- **THE TASK**:
Put every line of the data below into a numbered list, and leave out any blank lines.

- **Saved data entries**:
::::::

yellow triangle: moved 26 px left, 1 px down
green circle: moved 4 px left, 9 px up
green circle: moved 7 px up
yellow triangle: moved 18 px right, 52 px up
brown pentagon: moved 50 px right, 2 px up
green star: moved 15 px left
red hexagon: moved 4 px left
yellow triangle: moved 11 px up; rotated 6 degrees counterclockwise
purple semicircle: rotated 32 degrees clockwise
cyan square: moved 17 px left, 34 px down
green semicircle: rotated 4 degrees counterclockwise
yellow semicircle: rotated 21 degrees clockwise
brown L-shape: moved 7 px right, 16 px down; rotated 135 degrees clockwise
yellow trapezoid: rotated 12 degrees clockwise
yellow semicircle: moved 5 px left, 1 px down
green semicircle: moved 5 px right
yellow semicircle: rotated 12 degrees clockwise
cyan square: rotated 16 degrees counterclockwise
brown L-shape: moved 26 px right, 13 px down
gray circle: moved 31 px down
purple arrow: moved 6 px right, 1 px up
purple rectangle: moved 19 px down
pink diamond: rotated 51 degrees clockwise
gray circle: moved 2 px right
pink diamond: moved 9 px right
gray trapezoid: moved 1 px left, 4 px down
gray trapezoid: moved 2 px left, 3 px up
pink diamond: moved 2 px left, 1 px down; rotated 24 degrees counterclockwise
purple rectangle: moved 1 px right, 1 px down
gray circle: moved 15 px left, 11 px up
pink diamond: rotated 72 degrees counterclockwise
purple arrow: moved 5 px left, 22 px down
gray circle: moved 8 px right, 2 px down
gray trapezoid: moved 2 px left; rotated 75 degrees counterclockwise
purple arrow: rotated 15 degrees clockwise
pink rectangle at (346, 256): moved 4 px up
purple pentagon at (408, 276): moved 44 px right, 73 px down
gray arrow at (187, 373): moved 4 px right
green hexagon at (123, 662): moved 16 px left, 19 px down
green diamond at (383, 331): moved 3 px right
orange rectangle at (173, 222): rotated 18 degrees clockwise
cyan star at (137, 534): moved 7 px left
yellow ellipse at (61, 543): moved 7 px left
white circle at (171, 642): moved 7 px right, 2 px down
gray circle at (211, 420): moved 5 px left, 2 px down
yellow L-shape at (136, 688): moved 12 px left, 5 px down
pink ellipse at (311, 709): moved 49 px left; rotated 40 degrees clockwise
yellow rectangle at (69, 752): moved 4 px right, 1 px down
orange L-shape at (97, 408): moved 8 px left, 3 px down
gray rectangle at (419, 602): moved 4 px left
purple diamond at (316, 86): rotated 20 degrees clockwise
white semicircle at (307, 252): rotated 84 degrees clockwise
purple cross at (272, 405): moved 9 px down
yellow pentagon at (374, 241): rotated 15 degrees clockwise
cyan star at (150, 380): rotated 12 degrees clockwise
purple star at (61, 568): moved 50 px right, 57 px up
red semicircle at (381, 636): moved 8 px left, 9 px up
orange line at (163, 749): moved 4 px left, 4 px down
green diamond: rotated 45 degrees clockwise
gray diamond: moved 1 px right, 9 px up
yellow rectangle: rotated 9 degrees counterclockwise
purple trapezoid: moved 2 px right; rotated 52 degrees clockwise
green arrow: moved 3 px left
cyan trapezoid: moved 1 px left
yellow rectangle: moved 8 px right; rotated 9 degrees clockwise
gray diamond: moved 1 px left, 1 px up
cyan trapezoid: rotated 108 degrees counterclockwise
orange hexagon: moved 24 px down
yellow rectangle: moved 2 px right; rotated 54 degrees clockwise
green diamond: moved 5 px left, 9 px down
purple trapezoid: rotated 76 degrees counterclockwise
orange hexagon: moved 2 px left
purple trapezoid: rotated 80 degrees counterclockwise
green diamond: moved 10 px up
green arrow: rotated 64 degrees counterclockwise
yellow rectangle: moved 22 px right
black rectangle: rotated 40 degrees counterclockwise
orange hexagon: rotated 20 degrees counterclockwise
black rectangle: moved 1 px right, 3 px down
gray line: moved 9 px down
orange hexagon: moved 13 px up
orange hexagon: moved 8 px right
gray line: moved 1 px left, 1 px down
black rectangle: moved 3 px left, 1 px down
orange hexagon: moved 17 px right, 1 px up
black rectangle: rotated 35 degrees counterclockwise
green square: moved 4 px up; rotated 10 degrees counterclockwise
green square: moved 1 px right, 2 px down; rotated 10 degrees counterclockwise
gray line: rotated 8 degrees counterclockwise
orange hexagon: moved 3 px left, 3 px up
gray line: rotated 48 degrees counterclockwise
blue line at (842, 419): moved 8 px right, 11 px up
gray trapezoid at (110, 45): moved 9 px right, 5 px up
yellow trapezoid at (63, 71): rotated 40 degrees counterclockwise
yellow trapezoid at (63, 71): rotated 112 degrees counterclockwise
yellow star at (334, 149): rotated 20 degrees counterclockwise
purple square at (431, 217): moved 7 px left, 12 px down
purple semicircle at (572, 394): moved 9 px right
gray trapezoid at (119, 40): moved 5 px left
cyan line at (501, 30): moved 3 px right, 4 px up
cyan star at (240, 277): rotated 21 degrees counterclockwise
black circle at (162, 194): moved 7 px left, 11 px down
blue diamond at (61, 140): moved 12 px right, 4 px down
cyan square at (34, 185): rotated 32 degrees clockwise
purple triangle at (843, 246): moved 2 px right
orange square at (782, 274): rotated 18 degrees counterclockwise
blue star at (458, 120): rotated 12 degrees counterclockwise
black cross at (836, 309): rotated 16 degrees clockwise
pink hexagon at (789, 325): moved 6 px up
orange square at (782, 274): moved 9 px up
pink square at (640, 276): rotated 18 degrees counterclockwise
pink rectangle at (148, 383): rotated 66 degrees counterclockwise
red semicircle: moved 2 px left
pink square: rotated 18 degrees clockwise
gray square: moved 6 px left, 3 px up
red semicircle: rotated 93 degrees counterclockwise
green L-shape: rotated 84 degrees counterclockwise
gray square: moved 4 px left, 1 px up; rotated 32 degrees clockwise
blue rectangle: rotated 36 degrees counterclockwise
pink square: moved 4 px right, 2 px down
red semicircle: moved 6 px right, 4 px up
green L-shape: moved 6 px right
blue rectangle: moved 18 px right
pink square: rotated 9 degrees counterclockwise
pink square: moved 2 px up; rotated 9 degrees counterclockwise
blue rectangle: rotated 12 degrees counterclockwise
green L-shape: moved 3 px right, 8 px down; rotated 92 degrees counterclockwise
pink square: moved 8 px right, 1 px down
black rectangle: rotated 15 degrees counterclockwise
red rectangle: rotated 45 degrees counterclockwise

::::::

- **TASK RESULT**:
1. yellow triangle: moved 26 px left, 1 px down
2. green circle: moved 4 px left, 9 px up
3. green circle: moved 7 px up
4. yellow triangle: moved 18 px right, 52 px up
5. brown pentagon: moved 50 px right, 2 px up
6. green star: moved 15 px left
7. red hexagon: moved 4 px left
8. yellow triangle: moved 11 px up; rotated 6 degrees counterclockwise
9. purple semicircle: rotated 32 degrees clockwise
10. cyan square: moved 17 px left, 34 px down
11. green semicircle: rotated 4 degrees counterclockwise
12. yellow semicircle: rotated 21 degrees clockwise
13. brown L-shape: moved 7 px right, 16 px down; rotated 135 degrees clockwise
14. yellow trapezoid: rotated 12 degrees clockwise
15. yellow semicircle: moved 5 px left, 1 px down
16. green semicircle: moved 5 px right
17. yellow semicircle: rotated 12 degrees clockwise
18. cyan square: rotated 16 degrees counterclockwise
19. brown L-shape: moved 26 px right, 13 px down
20. gray circle: moved 31 px down
21. purple arrow: moved 6 px right, 1 px up
22. purple rectangle: moved 19 px down
23. pink diamond: rotated 51 degrees clockwise
24. gray circle: moved 2 px right
25. pink diamond: moved 9 px right
26. gray trapezoid: moved 1 px left, 4 px down
27. gray trapezoid: moved 2 px left, 3 px up
28. pink diamond: moved 2 px left, 1 px down; rotated 24 degrees counterclockwise
29. purple rectangle: moved 1 px right, 1 px down
30. gray circle: moved 15 px left, 11 px up
31. pink diamond: rotated 72 degrees counterclockwise
32. purple arrow: moved 5 px left, 22 px down
33. gray circle: moved 8 px right, 2 px down
34. gray trapezoid: moved 2 px left; rotated 75 degrees counterclockwise
35. purple arrow: rotated 15 degrees clockwise
36. pink rectangle at (346, 256): moved 4 px up
37. purple pentagon at (408, 276): moved 44 px right, 73 px down
38. gray arrow at (187, 373): moved 4 px right
39. green hexagon at (123, 662): moved 16 px left, 19 px down
40. green diamond at (383, 331): moved 3 px right
41. orange rectangle at (173, 222): rotated 18 degrees clockwise
42. cyan star at (137, 534): moved 7 px left
43. yellow ellipse at (61, 543): moved 7 px left
44. white circle at (171, 642): moved 7 px right, 2 px down
45. gray circle at (211, 420): moved 5 px left, 2 px down
46. yellow L-shape at (136, 688): moved 12 px left, 5 px down
47. pink ellipse at (311, 709): moved 49 px left; rotated 40 degrees clockwise
48. yellow rectangle at (69, 752): moved 4 px right, 1 px down
49. orange L-shape at (97, 408): moved 8 px left, 3 px down
50. gray rectangle at (419, 602): moved 4 px left
51. purple diamond at (316, 86): rotated 20 degrees clockwise
52. white semicircle at (307, 252): rotated 84 degrees clockwise
53. purple cross at (272, 405): moved 9 px down
54. yellow pentagon at (374, 241): rotated 15 degrees clockwise
55. cyan star at (150, 380): rotated 12 degrees clockwise
56. purple star at (61, 568): moved 50 px right, 57 px up
57. red semicircle at (381, 636): moved 8 px left, 9 px up
58. orange line at (163, 749): moved 4 px left, 4 px down
59. green diamond: rotated 45 degrees clockwise
60. gray diamond: moved 1 px right, 9 px up
61. yellow rectangle: rotated 9 degrees counterclockwise
62. purple trapezoid: moved 2 px right; rotated 52 degrees clockwise
63. green arrow: moved 3 px left
64. cyan trapezoid: moved 1 px left
65. yellow rectangle: moved 8 px right; rotated 9 degrees clockwise
66. gray diamond: moved 1 px left, 1 px up
67. cyan trapezoid: rotated 108 degrees counterclockwise
68. orange hexagon: moved 24 px down
69. yellow rectangle: moved 2 px right; rotated 54 degrees clockwise
70. green diamond: moved 5 px left, 9 px down
71. purple trapezoid: rotated 76 degrees counterclockwise
72. orange hexagon: moved 2 px left
73. purple trapezoid: rotated 80 degrees counterclockwise
74. green diamond: moved 10 px up
75. green arrow: rotated 64 degrees counterclockwise
76. yellow rectangle: moved 22 px right
77. black rectangle: rotated 40 degrees counterclockwise
78. orange hexagon: rotated 20 degrees counterclockwise
79. black rectangle: moved 1 px right, 3 px down
80. gray line: moved 9 px down
81. orange hexagon: moved 13 px up
82. orange hexagon: moved 8 px right
83. gray line: moved 1 px left, 1 px down
84. black rectangle: moved 3 px left, 1 px down
85. orange hexagon: moved 17 px right, 1 px up
86. black rectangle: rotated 35 degrees counterclockwise
87. green square: moved 4 px up; rotated 10 degrees counterclockwise
88. green square: moved 1 px right, 2 px down; rotated 10 degrees counterclockwise
89. gray line: rotated 8 degrees counterclockwise
90. orange hexagon: moved 3 px left, 3 px up
91. gray line: rotated 48 degrees counterclockwise
92. blue line at (842, 419): moved 8 px right, 11 px up
93. gray trapezoid at (110, 45): moved 9 px right, 5 px up
94. yellow trapezoid at (63, 71): rotated 40 degrees counterclockwise
95. yellow trapezoid at (63, 71): rotated 112 degrees counterclockwise
96. yellow star at (334, 149): rotated 20 degrees counterclockwise
97. purple square at (431, 217): moved 7 px left, 12 px down
98. purple semicircle at (572, 394): moved 9 px right
99. gray trapezoid at (119, 40): moved 5 px left
100. cyan line at (501, 30): moved 3 px right, 4 px up
101. cyan star at (240, 277): rotated 21 degrees counterclockwise
102. black circle at (162, 194): moved 7 px left, 11 px down
103. blue diamond at (61, 140): moved 12 px right, 4 px down
104. cyan square at (34, 185): rotated 32 degrees clockwise
105. purple triangle at (843, 246): moved 2 px right
106. orange square at (782, 274): rotated 18 degrees counterclockwise
107. blue star at (458, 120): rotated 12 degrees counterclockwise
108. black cross at (836, 309): rotated 16 degrees clockwise
109. pink hexagon at (789, 325): moved 6 px up
110. orange square at (782, 274): moved 9 px up
111. pink square at (640, 276): rotated 18 degrees counterclockwise
112. pink rectangle at (148, 383): rotated 66 degrees counterclockwise
113. red semicircle: moved 2 px left
114. pink square: rotated 18 degrees clockwise
115. gray square: moved 6 px left, 3 px up
116. red semicircle: rotated 93 degrees counterclockwise
117. green L-shape: rotated 84 degrees counterclockwise
118. gray square: moved 4 px left, 1 px up; rotated 32 degrees clockwise
119. blue rectangle: rotated 36 degrees counterclockwise
120. pink square: moved 4 px right, 2 px down
121. red semicircle: moved 6 px right, 4 px up
122. green L-shape: moved 6 px right
123. blue rectangle: moved 18 px right
124. pink square: rotated 9 degrees counterclockwise
125. pink square: moved 2 px up; rotated 9 degrees counterclockwise
126. blue rectangle: rotated 12 degrees counterclockwise
127. green L-shape: moved 3 px right, 8 px down; rotated 92 degrees counterclockwise
128. pink square: moved 8 px right, 1 px down
129. black rectangle: rotated 15 degrees counterclockwise
130. red rectangle: rotated 45 degrees counterclockwise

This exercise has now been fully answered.